Input material:
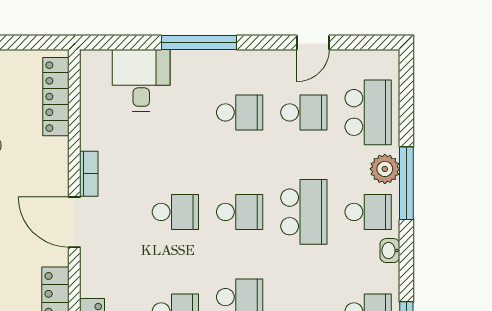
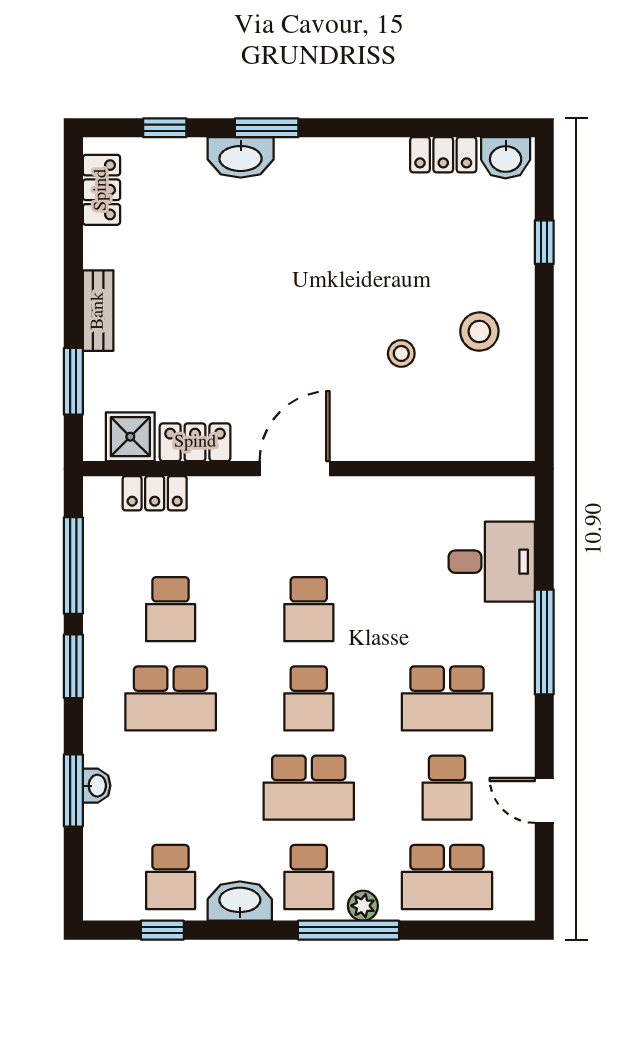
locker: (56, 97) -> (469, 443), removed
school desk: (240, 112) -> (447, 698), width x1.85
plant: (385, 169) -> (363, 906), width x0.73, depth x0.73
bookcase: (89, 174) -> (362, 489), removed
washbasin: (390, 251) -> (240, 901), width x1.91, depth x1.45

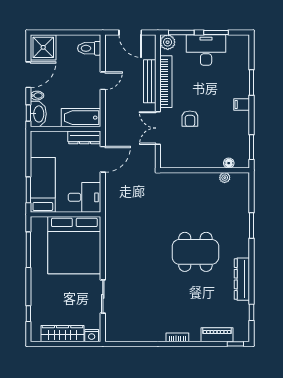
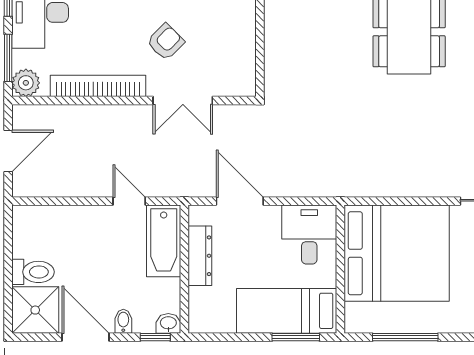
toilet: (89, 48) -> (33, 272), moved, turned -90
door: (103, 81) -> (129, 201), moved
bench: (150, 81) -> (97, 115), removed
washbasin: (38, 114) -> (168, 323), width x0.52, depth x0.69
armchair: (190, 119) -> (166, 42), turned -45
dresser: (84, 137) -> (200, 256), moved

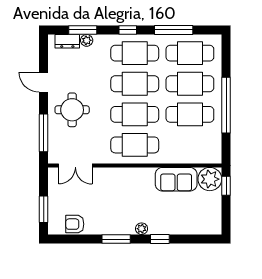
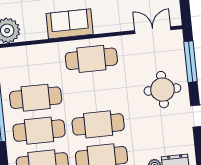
cafe table: (135, 114) -> (95, 92), removed
sofa: (176, 179) -> (70, 24), moved

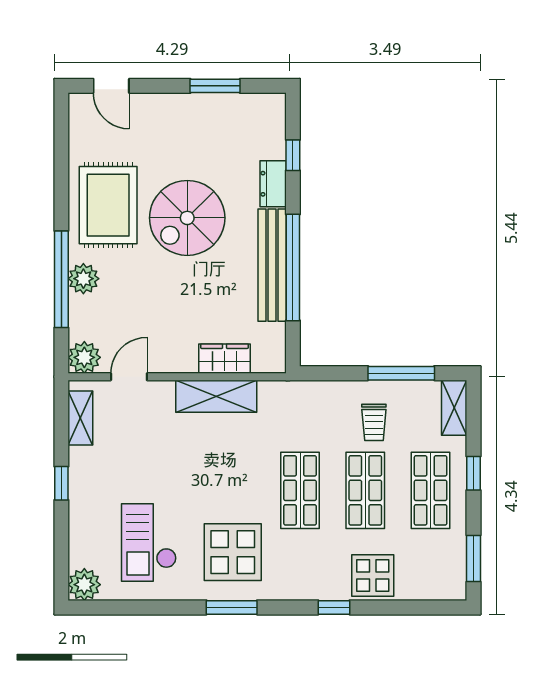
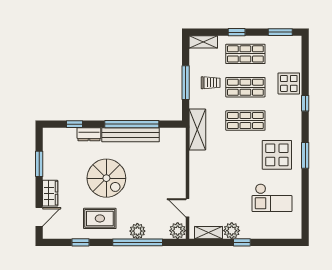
window: (61, 167) -> (81, 242), added
rug: (108, 205) -> (100, 218), width x0.73, depth x0.70
wardrobe: (225, 359) -> (50, 193), moved, turned 180
window: (401, 373) -> (186, 83), moved
shelving: (216, 396) -> (197, 130), moved
plant: (84, 585) -> (232, 231), moved

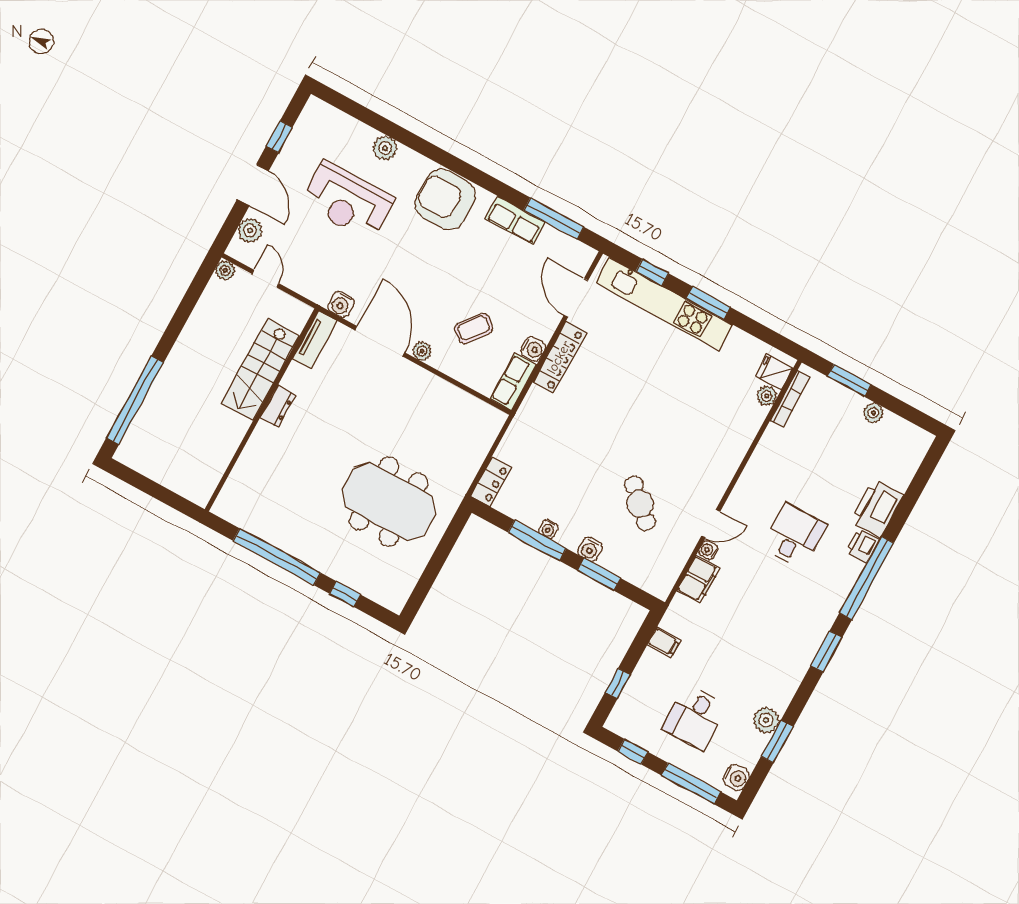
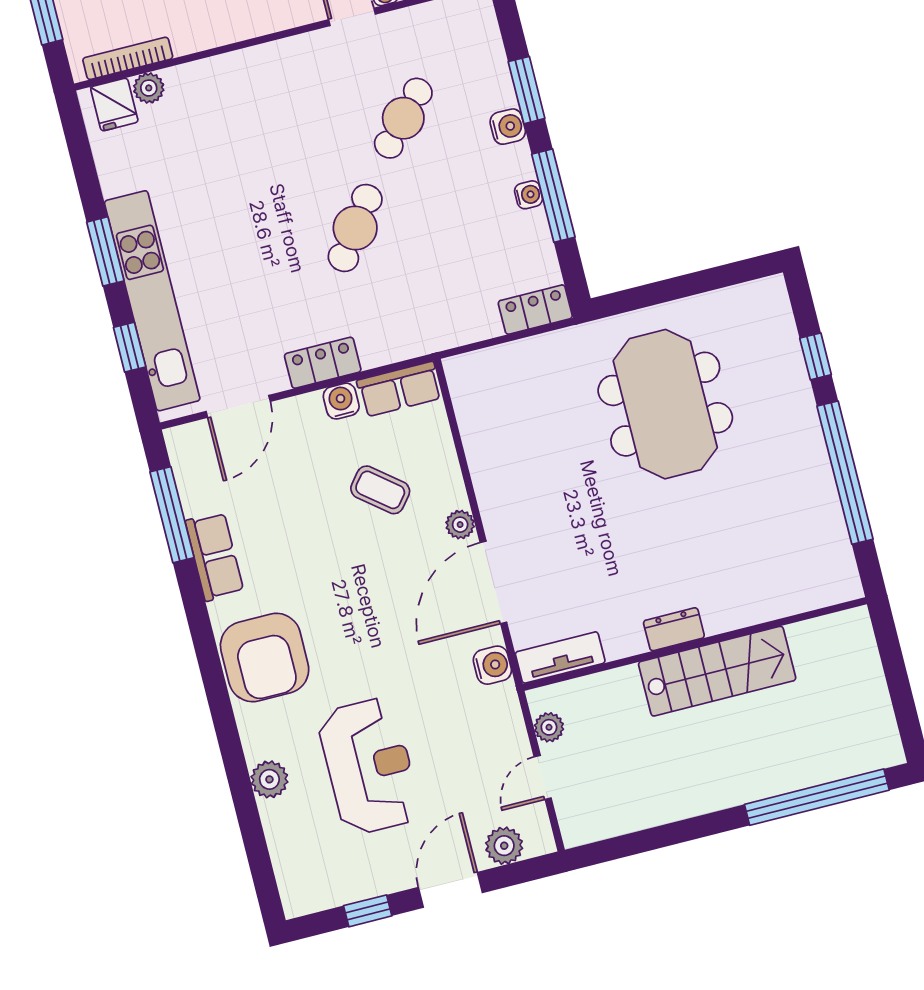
plant: (225, 270) -> (549, 727), moved
locker: (559, 357) -> (323, 363), width x0.66
stairs: (260, 370) -> (717, 671), moved
cafe table: (609, 432) -> (355, 228), added

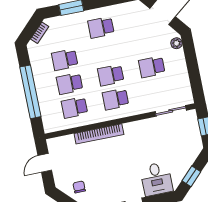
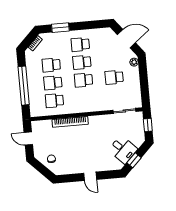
school desk: (116, 99) -> (82, 62), moved
door: (45, 163) -> (28, 139), hinge flipped
desk: (156, 179) -> (123, 150), moved, turned -45

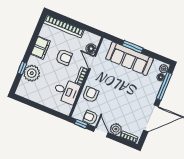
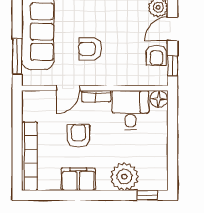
window: (133, 47) -> (17, 57), moved
floor lamp: (91, 49) -> (159, 99), moved
window: (22, 68) -> (147, 195), moved
armchair: (91, 95) -> (90, 49), moved

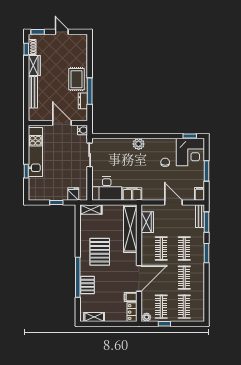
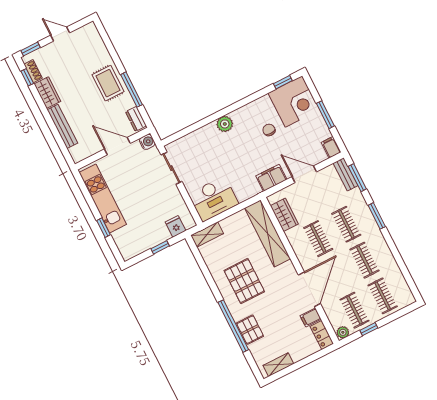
dresser: (83, 101) -> (136, 119), moved
filing cabinet: (132, 194) -> (271, 178), moved

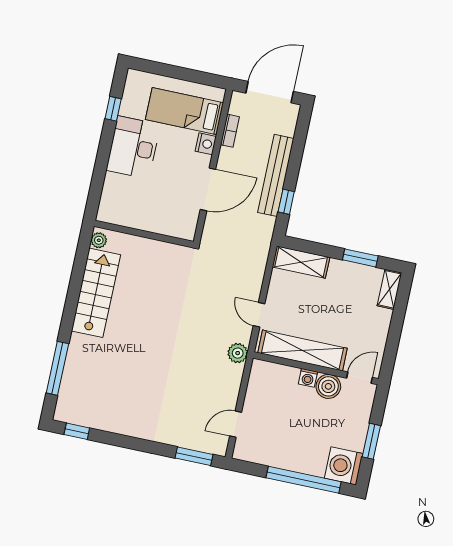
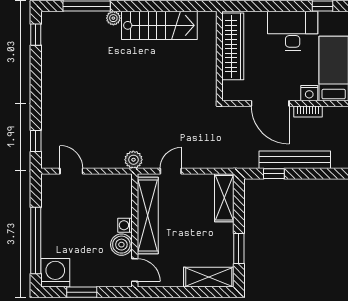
bookcase: (230, 131) -> (308, 112), moved
wardrobe: (136, 217) -> (233, 46), added
plant: (99, 240) -> (113, 18), moved
shelving: (389, 289) -> (209, 277), width x1.50, depth x1.33
window: (194, 456) -> (36, 141), width x0.67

Exercise objective: Exactly the lines from the one containing "window: (401, 373) -> (186, 83), moved" through the end of the data above: repeat those, both ends included, and nothing else. Skip the pictures.

Exercise response:
window: (401, 373) -> (186, 83), moved
shelving: (216, 396) -> (197, 130), moved
plant: (84, 585) -> (232, 231), moved

plant: (225, 270) -> (549, 727), moved
locker: (559, 357) -> (323, 363), width x0.66
stairs: (260, 370) -> (717, 671), moved
cafe table: (609, 432) -> (355, 228), added

school desk: (116, 99) -> (82, 62), moved
door: (45, 163) -> (28, 139), hinge flipped
desk: (156, 179) -> (123, 150), moved, turned -45

window: (133, 47) -> (17, 57), moved
floor lamp: (91, 49) -> (159, 99), moved
window: (22, 68) -> (147, 195), moved
armchair: (91, 95) -> (90, 49), moved

dresser: (83, 101) -> (136, 119), moved
filing cabinet: (132, 194) -> (271, 178), moved

bookcase: (230, 131) -> (308, 112), moved
wardrobe: (136, 217) -> (233, 46), added
plant: (99, 240) -> (113, 18), moved
shelving: (389, 289) -> (209, 277), width x1.50, depth x1.33
window: (194, 456) -> (36, 141), width x0.67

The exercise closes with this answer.